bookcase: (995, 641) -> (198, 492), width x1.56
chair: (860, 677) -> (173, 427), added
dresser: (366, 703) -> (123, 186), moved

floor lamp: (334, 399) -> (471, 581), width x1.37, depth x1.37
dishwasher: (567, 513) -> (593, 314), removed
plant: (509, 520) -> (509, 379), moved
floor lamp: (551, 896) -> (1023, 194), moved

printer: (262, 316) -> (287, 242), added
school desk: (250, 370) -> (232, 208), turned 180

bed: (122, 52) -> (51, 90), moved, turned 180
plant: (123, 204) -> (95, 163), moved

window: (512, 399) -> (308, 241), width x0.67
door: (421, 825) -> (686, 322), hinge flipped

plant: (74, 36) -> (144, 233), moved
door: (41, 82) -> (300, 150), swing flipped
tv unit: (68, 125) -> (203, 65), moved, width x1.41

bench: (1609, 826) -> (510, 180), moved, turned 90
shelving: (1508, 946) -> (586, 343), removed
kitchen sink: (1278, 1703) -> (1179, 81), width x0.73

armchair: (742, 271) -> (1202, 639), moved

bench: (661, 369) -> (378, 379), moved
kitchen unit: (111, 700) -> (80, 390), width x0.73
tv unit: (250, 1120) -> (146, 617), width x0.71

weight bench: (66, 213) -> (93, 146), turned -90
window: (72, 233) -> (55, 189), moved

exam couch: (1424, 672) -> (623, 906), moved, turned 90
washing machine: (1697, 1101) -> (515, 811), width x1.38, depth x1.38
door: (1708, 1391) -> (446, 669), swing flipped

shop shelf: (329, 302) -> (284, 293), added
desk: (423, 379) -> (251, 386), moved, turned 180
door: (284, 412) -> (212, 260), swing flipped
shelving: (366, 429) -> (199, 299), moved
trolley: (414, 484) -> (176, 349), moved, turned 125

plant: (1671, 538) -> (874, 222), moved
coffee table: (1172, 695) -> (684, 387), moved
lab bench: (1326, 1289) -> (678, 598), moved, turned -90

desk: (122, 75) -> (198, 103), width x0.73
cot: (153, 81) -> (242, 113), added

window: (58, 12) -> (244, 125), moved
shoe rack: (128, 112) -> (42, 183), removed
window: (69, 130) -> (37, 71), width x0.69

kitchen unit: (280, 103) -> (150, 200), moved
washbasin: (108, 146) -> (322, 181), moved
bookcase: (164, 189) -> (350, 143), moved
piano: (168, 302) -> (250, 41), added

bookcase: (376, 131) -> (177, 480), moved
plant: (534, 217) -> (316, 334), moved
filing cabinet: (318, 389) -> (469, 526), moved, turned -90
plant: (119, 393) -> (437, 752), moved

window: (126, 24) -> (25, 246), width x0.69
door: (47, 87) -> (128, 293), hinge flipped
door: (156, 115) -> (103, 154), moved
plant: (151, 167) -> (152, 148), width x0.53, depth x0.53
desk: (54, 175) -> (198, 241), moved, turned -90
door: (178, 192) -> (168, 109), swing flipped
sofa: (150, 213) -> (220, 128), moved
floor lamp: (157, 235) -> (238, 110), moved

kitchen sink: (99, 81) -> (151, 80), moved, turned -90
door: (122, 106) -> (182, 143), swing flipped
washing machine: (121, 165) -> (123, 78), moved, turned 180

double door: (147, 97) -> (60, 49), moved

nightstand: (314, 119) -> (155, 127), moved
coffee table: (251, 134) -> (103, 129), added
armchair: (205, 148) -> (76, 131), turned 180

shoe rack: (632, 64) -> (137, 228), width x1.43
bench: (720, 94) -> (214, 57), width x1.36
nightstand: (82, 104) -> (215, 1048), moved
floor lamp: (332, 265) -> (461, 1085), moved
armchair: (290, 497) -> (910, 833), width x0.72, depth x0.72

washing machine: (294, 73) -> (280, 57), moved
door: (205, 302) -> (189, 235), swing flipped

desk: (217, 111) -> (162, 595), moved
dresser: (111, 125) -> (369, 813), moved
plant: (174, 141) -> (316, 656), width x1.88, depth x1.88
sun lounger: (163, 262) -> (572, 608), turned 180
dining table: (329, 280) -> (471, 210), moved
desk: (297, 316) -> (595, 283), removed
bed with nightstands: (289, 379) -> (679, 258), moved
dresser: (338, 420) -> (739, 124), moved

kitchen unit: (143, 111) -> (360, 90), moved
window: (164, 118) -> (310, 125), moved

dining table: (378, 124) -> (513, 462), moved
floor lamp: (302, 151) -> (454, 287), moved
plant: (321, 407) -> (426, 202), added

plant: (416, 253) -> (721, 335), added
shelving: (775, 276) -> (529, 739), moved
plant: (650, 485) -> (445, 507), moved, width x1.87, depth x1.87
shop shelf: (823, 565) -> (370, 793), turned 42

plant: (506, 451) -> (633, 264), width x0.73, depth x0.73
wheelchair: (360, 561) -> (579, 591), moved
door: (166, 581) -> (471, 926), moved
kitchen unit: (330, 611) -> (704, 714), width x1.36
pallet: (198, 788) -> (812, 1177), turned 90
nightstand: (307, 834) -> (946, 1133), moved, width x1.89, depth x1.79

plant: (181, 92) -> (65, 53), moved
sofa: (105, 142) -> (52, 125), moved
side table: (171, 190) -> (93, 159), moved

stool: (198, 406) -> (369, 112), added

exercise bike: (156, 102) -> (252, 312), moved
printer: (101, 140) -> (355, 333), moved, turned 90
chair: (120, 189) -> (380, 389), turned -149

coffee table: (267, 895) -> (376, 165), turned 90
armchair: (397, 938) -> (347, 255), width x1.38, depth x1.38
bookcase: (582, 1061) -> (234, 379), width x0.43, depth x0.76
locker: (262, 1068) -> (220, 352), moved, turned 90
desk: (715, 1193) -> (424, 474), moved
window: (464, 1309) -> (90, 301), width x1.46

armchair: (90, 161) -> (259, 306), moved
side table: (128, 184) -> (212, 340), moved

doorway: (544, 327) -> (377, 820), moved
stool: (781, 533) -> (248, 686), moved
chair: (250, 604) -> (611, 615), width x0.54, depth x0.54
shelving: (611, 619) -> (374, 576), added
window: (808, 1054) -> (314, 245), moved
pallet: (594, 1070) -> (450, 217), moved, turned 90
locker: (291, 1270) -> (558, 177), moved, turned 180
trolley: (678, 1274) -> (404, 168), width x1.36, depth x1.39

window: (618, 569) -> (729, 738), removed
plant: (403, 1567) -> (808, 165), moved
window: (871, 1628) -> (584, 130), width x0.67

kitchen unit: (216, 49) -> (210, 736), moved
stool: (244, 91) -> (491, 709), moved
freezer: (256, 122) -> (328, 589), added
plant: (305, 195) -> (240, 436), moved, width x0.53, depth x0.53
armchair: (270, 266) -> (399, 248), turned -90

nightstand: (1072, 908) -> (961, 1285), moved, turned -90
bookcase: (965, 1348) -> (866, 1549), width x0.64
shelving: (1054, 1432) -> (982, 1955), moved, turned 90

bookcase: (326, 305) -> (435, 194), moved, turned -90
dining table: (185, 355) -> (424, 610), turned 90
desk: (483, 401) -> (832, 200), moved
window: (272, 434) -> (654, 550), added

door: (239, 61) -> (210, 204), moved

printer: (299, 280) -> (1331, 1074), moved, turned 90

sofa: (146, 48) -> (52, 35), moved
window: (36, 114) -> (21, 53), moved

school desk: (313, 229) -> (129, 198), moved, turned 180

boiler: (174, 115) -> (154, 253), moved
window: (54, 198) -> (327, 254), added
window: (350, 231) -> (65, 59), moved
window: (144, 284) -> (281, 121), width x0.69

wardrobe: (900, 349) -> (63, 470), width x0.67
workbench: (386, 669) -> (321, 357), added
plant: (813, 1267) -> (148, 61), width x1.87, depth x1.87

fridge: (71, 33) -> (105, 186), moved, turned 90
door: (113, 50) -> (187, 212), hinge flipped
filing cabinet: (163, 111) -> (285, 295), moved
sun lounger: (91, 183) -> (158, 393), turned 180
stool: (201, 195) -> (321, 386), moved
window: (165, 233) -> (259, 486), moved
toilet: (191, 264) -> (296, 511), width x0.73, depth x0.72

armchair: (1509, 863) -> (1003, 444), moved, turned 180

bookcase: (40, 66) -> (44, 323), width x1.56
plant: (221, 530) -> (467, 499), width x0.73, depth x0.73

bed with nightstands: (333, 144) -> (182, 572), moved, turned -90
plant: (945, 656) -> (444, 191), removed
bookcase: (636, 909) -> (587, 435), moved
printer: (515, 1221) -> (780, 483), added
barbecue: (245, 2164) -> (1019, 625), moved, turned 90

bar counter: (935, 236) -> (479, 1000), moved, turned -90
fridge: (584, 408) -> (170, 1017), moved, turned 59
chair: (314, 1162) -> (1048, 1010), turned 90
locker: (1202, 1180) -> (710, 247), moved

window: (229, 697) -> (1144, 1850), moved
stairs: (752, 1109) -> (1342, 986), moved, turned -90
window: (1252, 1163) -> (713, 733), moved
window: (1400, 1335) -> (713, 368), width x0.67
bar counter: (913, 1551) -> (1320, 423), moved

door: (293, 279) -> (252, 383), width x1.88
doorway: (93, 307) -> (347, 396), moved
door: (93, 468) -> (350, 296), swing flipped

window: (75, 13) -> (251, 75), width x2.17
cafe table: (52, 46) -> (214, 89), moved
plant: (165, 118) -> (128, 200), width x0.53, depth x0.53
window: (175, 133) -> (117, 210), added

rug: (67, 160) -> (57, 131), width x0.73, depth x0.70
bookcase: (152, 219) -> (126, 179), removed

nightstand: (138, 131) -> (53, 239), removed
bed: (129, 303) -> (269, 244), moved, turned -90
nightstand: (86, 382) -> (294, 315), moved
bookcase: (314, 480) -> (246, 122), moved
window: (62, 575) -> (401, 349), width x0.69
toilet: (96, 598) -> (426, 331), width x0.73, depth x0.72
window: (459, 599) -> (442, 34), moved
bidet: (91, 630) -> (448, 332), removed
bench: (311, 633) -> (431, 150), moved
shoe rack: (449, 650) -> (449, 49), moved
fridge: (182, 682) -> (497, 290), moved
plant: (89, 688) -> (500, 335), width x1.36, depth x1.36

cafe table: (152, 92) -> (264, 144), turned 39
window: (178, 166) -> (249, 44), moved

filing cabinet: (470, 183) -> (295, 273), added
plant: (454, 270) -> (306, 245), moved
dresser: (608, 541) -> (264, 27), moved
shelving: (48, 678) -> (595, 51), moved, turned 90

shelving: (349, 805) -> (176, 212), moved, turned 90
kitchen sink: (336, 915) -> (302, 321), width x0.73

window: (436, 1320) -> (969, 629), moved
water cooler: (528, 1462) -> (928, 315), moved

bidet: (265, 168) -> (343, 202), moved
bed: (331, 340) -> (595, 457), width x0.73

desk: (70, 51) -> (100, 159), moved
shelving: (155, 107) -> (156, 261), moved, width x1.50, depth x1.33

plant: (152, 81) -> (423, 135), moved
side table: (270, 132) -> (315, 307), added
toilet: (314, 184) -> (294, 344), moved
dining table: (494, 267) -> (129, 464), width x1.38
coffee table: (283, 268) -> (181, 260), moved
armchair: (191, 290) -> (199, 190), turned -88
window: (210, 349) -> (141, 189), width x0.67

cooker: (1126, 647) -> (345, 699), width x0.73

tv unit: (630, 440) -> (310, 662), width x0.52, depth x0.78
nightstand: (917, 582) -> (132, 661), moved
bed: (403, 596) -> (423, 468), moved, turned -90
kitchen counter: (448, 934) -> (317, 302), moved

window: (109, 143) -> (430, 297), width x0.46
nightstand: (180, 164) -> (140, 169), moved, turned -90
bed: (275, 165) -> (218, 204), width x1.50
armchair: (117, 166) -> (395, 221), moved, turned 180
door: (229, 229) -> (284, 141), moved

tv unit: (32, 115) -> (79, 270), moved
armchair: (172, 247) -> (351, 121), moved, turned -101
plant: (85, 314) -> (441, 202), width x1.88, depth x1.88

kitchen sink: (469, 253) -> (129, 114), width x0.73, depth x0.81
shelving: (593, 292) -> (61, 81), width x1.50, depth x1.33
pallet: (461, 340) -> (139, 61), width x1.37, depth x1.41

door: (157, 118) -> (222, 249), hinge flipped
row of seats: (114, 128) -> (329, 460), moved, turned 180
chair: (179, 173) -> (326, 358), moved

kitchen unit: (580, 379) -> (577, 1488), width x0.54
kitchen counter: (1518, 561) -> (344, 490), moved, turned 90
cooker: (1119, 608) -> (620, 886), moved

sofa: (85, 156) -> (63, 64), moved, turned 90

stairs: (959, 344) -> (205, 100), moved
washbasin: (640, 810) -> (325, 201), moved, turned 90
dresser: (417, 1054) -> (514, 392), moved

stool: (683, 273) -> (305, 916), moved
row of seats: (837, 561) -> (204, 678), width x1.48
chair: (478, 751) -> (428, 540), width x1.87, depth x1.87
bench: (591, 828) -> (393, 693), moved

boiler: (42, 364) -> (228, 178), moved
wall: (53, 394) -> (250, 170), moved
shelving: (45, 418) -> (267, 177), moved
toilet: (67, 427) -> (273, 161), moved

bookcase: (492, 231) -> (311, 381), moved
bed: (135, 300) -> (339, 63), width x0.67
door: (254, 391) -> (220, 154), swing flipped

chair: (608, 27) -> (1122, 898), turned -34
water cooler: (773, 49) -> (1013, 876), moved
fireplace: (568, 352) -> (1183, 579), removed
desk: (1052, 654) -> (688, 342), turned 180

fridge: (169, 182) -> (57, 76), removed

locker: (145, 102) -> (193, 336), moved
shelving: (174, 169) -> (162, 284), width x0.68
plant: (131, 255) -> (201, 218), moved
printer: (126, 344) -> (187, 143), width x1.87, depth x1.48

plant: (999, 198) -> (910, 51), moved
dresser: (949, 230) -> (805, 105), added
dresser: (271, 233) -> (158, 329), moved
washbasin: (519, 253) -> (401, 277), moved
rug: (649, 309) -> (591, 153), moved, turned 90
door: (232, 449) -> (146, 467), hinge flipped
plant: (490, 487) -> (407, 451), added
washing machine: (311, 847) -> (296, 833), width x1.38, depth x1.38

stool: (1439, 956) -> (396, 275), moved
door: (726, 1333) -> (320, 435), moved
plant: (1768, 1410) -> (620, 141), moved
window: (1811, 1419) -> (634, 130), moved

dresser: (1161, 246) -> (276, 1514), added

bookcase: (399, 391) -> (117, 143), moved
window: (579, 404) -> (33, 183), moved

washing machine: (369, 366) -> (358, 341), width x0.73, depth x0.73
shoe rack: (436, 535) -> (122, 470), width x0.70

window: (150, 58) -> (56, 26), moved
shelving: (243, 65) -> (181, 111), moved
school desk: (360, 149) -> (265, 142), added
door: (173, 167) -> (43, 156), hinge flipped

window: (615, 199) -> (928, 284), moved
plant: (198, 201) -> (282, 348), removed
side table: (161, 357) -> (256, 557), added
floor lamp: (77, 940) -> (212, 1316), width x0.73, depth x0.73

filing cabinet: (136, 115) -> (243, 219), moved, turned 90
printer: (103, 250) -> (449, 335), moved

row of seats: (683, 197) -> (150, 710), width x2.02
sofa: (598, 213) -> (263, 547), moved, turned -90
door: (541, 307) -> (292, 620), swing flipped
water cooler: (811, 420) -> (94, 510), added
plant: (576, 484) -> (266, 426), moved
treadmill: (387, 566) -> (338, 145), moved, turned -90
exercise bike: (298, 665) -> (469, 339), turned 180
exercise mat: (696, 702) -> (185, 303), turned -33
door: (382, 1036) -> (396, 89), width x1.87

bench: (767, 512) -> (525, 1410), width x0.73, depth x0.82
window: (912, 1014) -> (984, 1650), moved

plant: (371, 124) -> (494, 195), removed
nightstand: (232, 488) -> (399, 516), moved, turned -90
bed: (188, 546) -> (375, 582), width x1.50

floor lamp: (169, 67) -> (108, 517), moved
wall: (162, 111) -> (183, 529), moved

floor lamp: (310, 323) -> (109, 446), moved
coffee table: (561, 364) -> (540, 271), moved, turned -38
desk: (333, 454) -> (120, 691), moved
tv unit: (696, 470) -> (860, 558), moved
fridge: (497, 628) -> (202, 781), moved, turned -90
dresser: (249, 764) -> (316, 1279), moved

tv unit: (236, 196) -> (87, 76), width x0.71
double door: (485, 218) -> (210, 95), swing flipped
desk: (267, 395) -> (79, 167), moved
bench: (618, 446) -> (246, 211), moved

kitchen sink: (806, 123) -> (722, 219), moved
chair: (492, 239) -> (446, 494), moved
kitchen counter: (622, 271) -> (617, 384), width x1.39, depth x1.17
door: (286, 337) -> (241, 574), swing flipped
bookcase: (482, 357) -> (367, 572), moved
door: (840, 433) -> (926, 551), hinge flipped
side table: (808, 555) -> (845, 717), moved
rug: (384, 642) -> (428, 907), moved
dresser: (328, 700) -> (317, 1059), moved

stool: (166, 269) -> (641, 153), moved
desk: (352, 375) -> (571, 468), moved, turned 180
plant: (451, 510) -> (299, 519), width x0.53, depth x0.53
· · · · ·
[WHAT YOU ARE ASKED TO DO]: Please copy out each line of the material that holds the string "lounger".

[RESPONSE AREA]:
sun lounger: (163, 262) -> (572, 608), turned 180
sun lounger: (91, 183) -> (158, 393), turned 180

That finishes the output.